▸ **Data in this exercise**
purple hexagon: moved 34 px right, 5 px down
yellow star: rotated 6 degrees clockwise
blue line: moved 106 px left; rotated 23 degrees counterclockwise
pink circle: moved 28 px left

* * *

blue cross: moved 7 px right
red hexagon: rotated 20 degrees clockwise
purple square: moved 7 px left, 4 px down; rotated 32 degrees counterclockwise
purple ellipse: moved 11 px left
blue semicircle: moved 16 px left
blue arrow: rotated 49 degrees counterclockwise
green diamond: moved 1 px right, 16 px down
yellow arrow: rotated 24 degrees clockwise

▸ **Problem requirements**
From the material above, retype precisely the lines between the line holding "green diamond: moved 1 px right, 16 px down" and the line holding "yellow arrow: rotated 24 degrees clockwise", inclusive, and nothing beyond them.

▸ **Result**
green diamond: moved 1 px right, 16 px down
yellow arrow: rotated 24 degrees clockwise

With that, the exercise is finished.